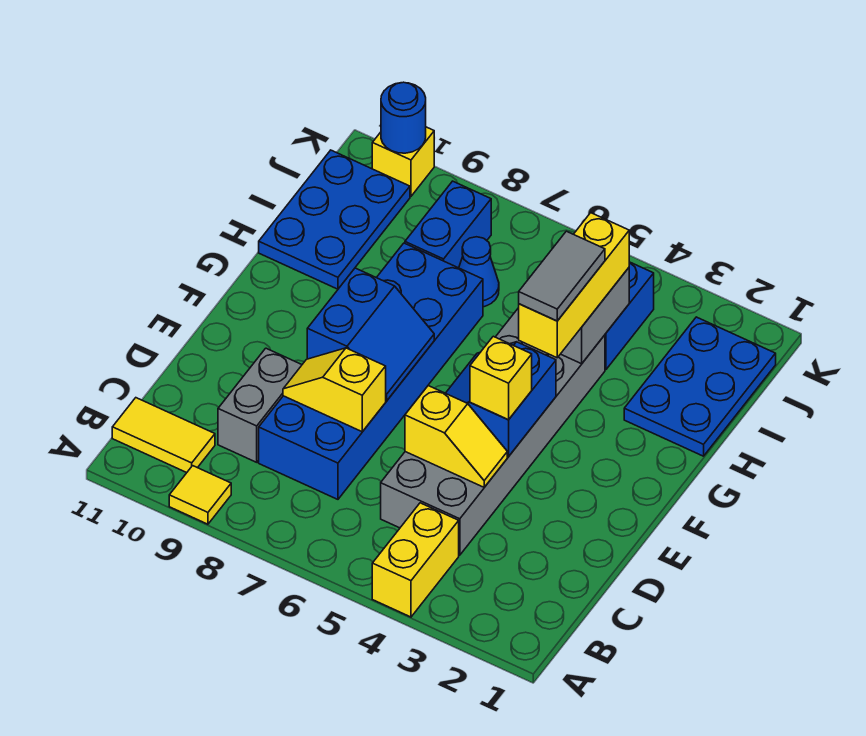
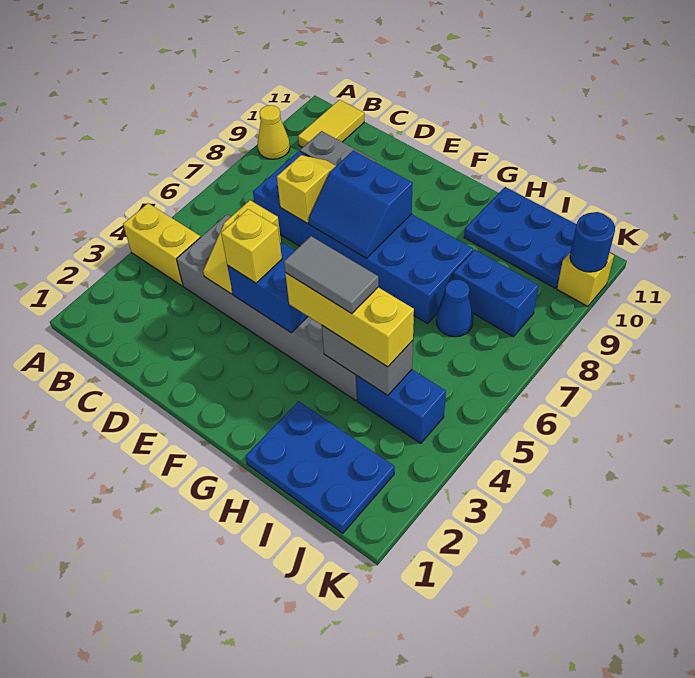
yellow tile A9 level 1 -> yellow cone A9 level 1

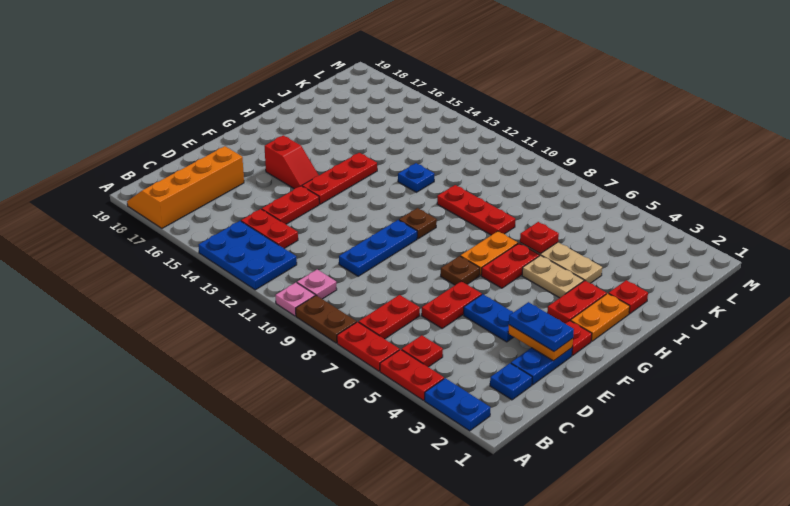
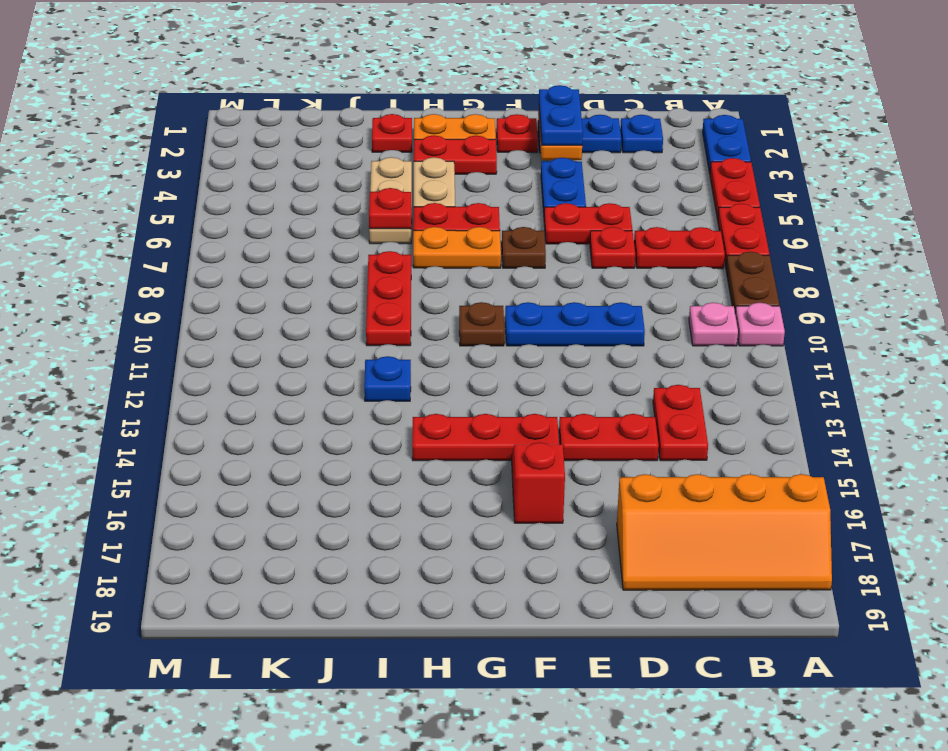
blue plate A12:B14 level 1 -> none
red plate B5 level 1 -> red plate D7 level 1

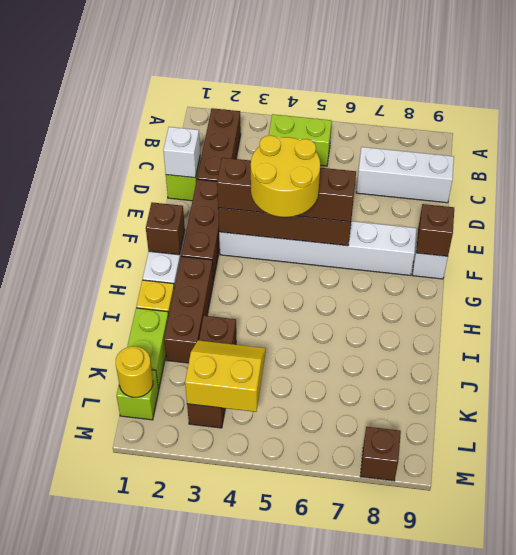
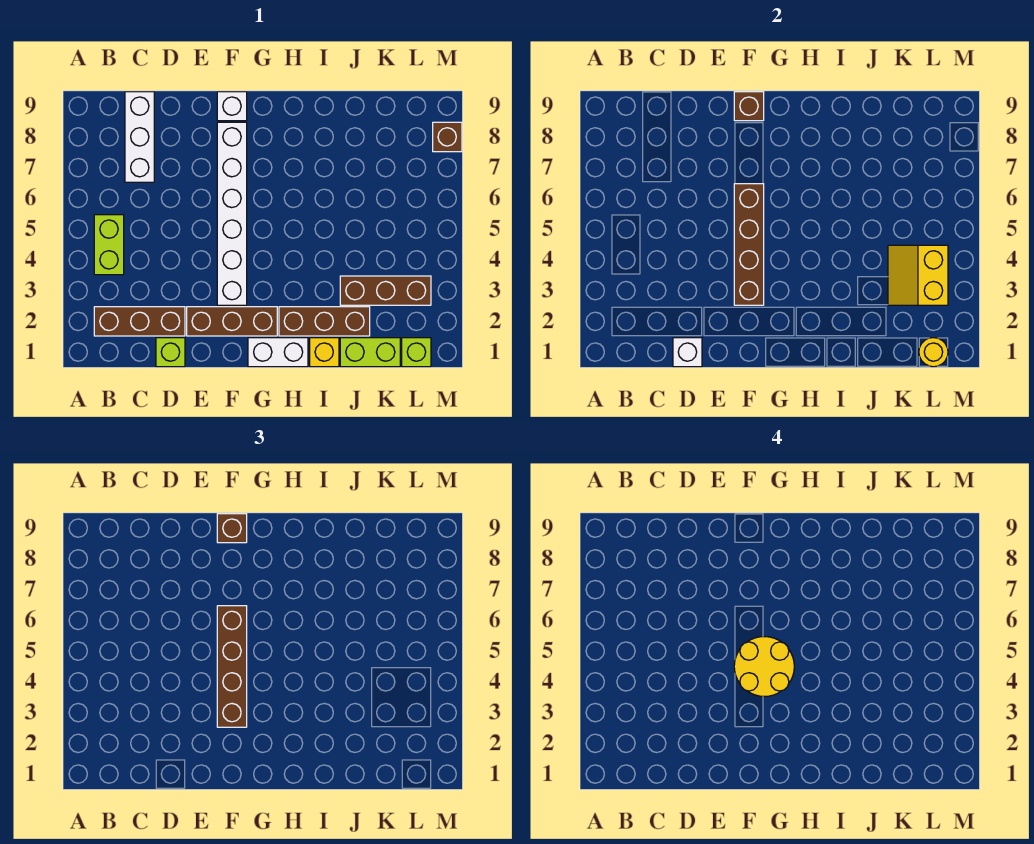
brown brick G1 level 2 -> brown brick F9 level 3

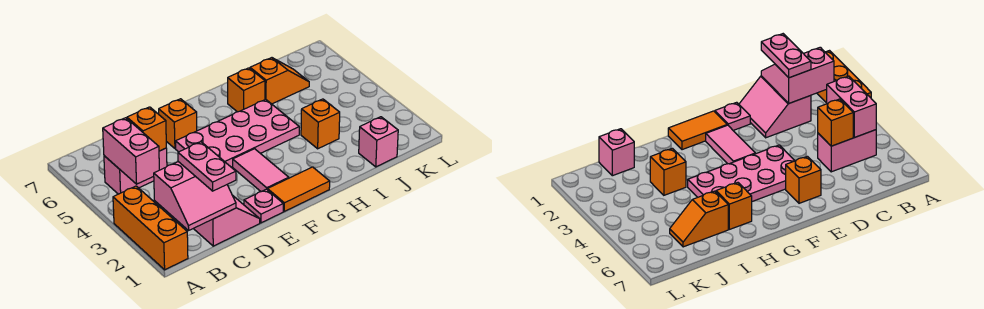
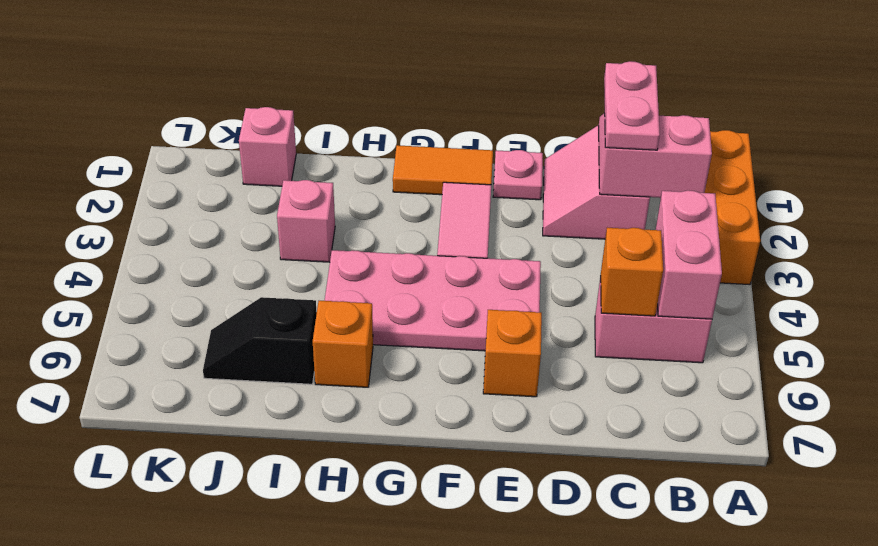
orange brick I3 level 1 -> pink brick I3 level 1
orange slope I6:J6 level 1 top I -> black slope I6:J6 level 1 top I

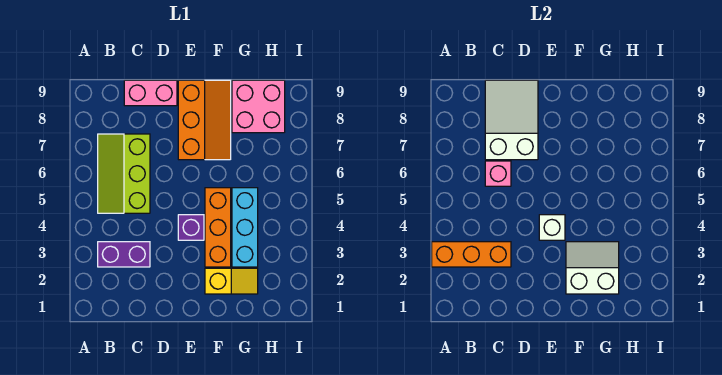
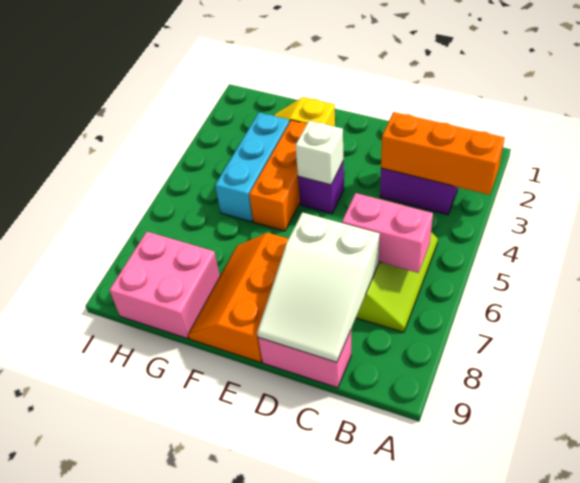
pink brick C6 level 2 -> pink brick B6:C6 level 2
white slope F2:G3 level 2 top 2 -> none

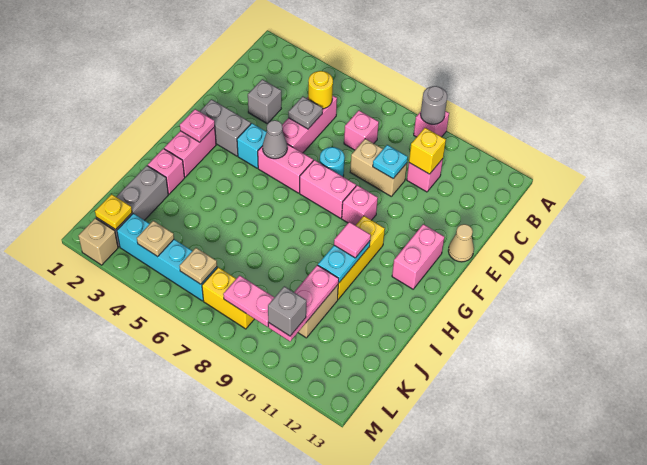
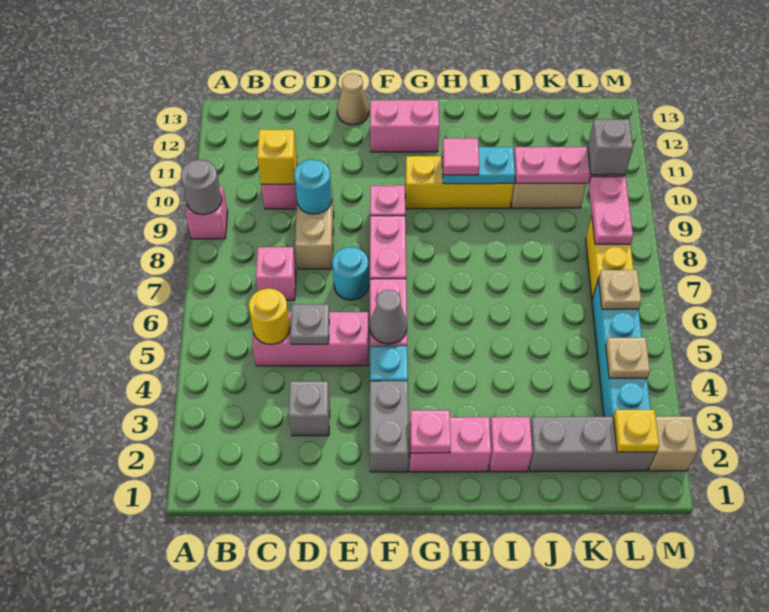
cyan plate D9 level 2 -> cyan round brick D9 level 2

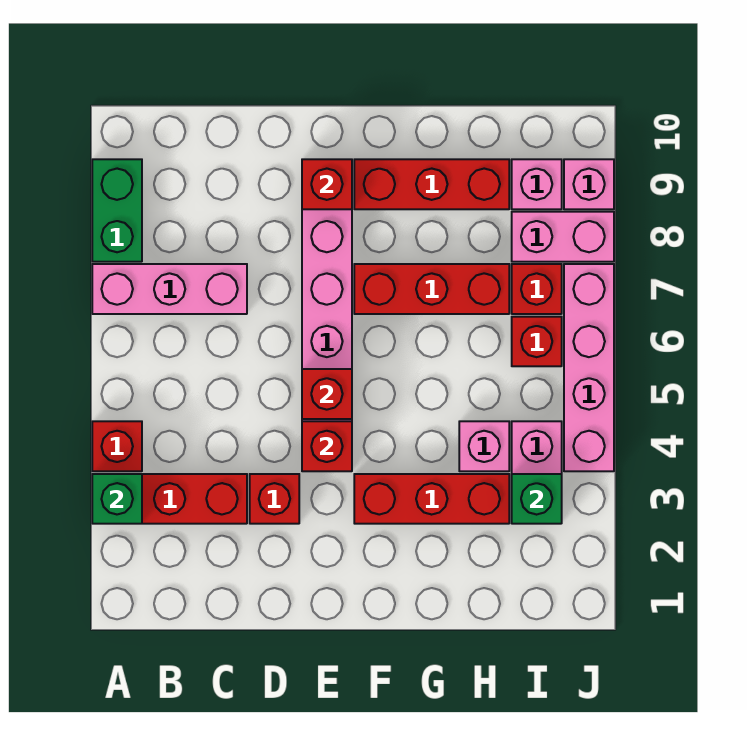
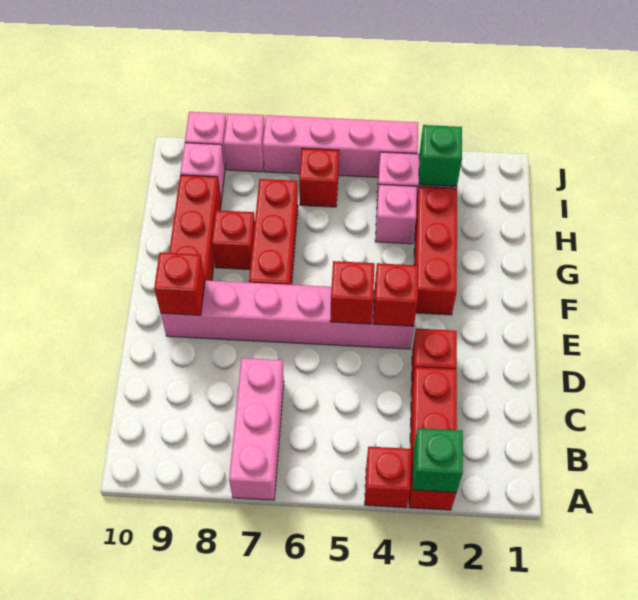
green brick A8:A9 level 1 -> none
red brick I7 level 1 -> red brick G8 level 1
pink brick I8:J8 level 1 -> pink brick J8 level 1

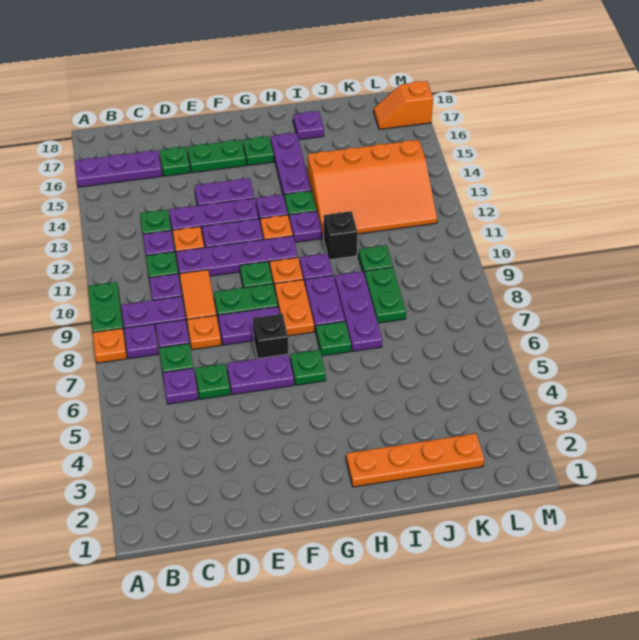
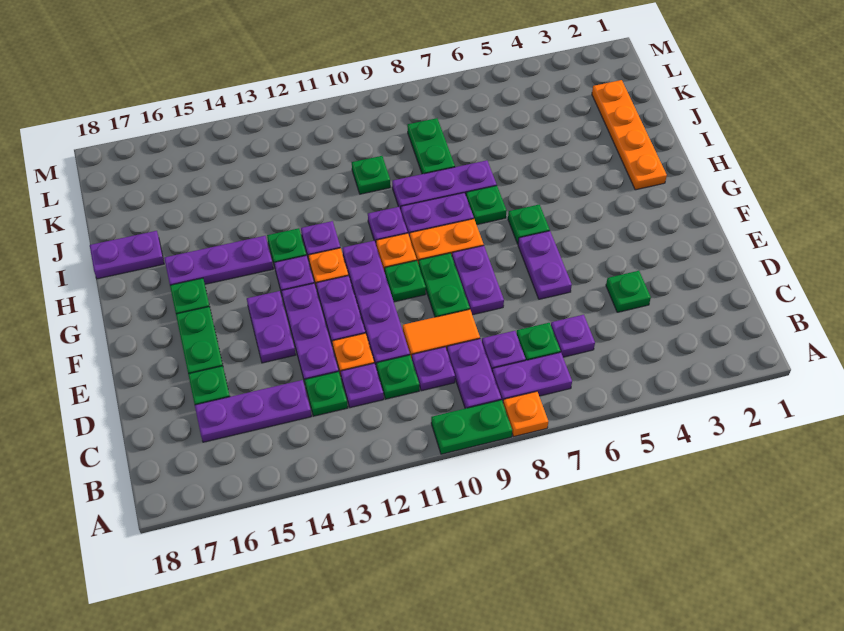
purple plate A16:C16 level 1 -> purple plate C14:C16 level 1
purple plate B8 level 1 -> purple plate B7:B8 level 1
green plate D6 level 1 -> green plate D4 level 1
orange plate D8 level 1 -> none
black brick F7 level 1 -> none
black brick I11 level 1 -> none
orange slope I12:L14 level 1 top 14 -> none
purple plate I17 level 1 -> purple plate I17:I18 level 1
green plate J8:J9 level 1 -> green plate J8:K8 level 1
orange slope L17:M17 level 1 top M -> none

=-=-=

Work to be completed: Beginning at the line with "white slope F2:G3 level 2 top 2 -> none", reproduce each line exactly through the last line of the records above, with pictures left out.

Response area:
white slope F2:G3 level 2 top 2 -> none

cyan plate D9 level 2 -> cyan round brick D9 level 2

green brick A8:A9 level 1 -> none
red brick I7 level 1 -> red brick G8 level 1
pink brick I8:J8 level 1 -> pink brick J8 level 1

purple plate A16:C16 level 1 -> purple plate C14:C16 level 1
purple plate B8 level 1 -> purple plate B7:B8 level 1
green plate D6 level 1 -> green plate D4 level 1
orange plate D8 level 1 -> none
black brick F7 level 1 -> none
black brick I11 level 1 -> none
orange slope I12:L14 level 1 top 14 -> none
purple plate I17 level 1 -> purple plate I17:I18 level 1
green plate J8:J9 level 1 -> green plate J8:K8 level 1
orange slope L17:M17 level 1 top M -> none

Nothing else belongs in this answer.